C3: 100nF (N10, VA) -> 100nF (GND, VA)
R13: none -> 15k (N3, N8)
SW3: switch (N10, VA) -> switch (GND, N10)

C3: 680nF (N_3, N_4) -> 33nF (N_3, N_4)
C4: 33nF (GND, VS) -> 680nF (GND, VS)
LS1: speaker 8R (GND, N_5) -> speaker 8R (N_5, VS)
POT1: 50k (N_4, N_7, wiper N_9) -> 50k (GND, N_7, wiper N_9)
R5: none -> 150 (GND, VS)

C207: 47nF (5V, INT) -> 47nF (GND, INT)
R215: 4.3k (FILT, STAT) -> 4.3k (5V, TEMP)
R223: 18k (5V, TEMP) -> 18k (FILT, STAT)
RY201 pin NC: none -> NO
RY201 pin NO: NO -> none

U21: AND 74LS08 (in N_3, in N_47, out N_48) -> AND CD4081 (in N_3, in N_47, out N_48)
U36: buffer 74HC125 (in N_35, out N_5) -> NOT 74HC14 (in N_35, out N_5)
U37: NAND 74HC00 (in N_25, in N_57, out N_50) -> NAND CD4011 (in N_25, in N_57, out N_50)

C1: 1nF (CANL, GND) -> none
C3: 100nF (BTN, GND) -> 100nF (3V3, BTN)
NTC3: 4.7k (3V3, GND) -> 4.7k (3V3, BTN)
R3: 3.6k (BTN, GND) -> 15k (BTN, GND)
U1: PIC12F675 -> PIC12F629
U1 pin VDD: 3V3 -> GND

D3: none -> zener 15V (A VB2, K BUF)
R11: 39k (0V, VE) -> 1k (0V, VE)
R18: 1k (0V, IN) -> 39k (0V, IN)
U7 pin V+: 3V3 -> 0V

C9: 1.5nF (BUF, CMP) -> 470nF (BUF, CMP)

________

§ **Required action**:
The records above are to be given again in full, word for word.

§ **Result of the exercise**:
C3: 100nF (N10, VA) -> 100nF (GND, VA)
R13: none -> 15k (N3, N8)
SW3: switch (N10, VA) -> switch (GND, N10)

C3: 680nF (N_3, N_4) -> 33nF (N_3, N_4)
C4: 33nF (GND, VS) -> 680nF (GND, VS)
LS1: speaker 8R (GND, N_5) -> speaker 8R (N_5, VS)
POT1: 50k (N_4, N_7, wiper N_9) -> 50k (GND, N_7, wiper N_9)
R5: none -> 150 (GND, VS)

C207: 47nF (5V, INT) -> 47nF (GND, INT)
R215: 4.3k (FILT, STAT) -> 4.3k (5V, TEMP)
R223: 18k (5V, TEMP) -> 18k (FILT, STAT)
RY201 pin NC: none -> NO
RY201 pin NO: NO -> none

U21: AND 74LS08 (in N_3, in N_47, out N_48) -> AND CD4081 (in N_3, in N_47, out N_48)
U36: buffer 74HC125 (in N_35, out N_5) -> NOT 74HC14 (in N_35, out N_5)
U37: NAND 74HC00 (in N_25, in N_57, out N_50) -> NAND CD4011 (in N_25, in N_57, out N_50)

C1: 1nF (CANL, GND) -> none
C3: 100nF (BTN, GND) -> 100nF (3V3, BTN)
NTC3: 4.7k (3V3, GND) -> 4.7k (3V3, BTN)
R3: 3.6k (BTN, GND) -> 15k (BTN, GND)
U1: PIC12F675 -> PIC12F629
U1 pin VDD: 3V3 -> GND

D3: none -> zener 15V (A VB2, K BUF)
R11: 39k (0V, VE) -> 1k (0V, VE)
R18: 1k (0V, IN) -> 39k (0V, IN)
U7 pin V+: 3V3 -> 0V

C9: 1.5nF (BUF, CMP) -> 470nF (BUF, CMP)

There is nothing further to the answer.